Prompt: All the lines below should be set down exactly, with no picture carried into the copy.

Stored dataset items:
════════
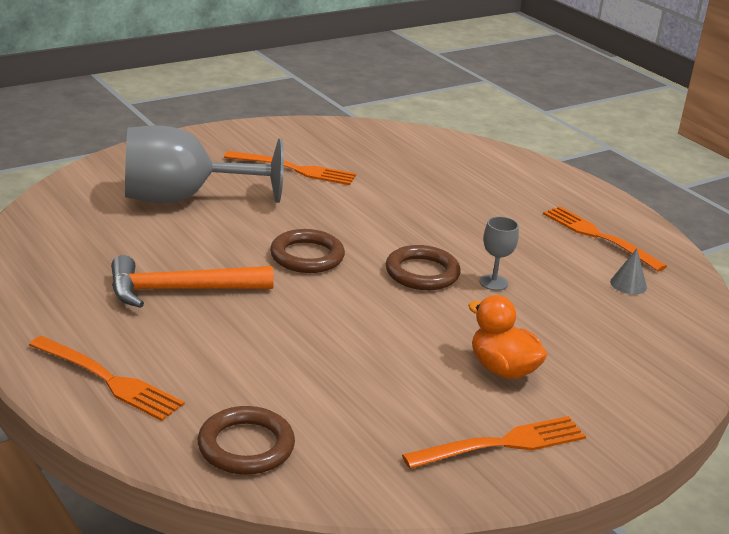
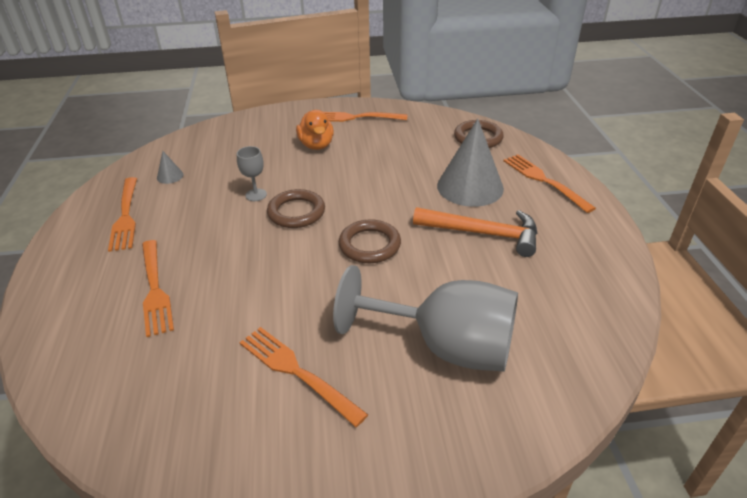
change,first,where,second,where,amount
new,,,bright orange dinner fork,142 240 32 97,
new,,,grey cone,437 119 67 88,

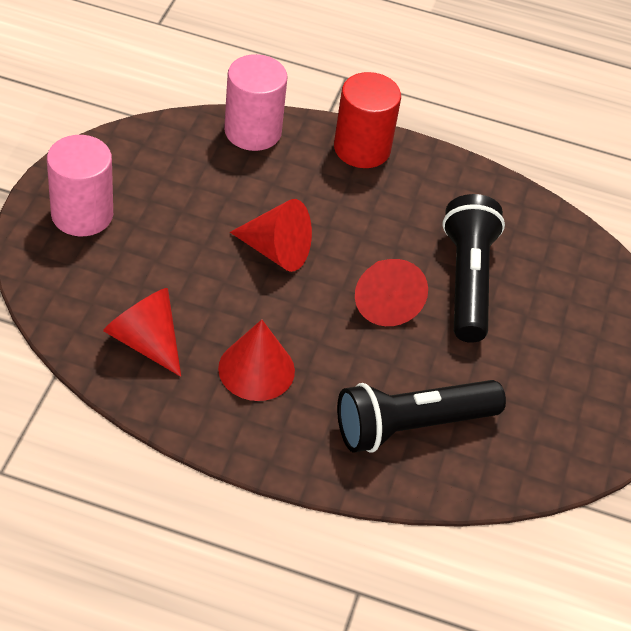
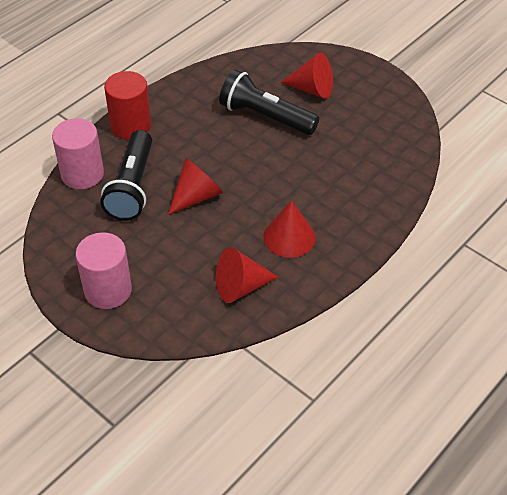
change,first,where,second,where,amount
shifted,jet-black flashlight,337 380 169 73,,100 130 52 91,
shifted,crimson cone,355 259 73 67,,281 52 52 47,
════════
Final answer:
change,first,where,second,where,amount
new,,,bright orange dinner fork,142 240 32 97,
new,,,grey cone,437 119 67 88,

change,first,where,second,where,amount
shifted,jet-black flashlight,337 380 169 73,,100 130 52 91,
shifted,crimson cone,355 259 73 67,,281 52 52 47,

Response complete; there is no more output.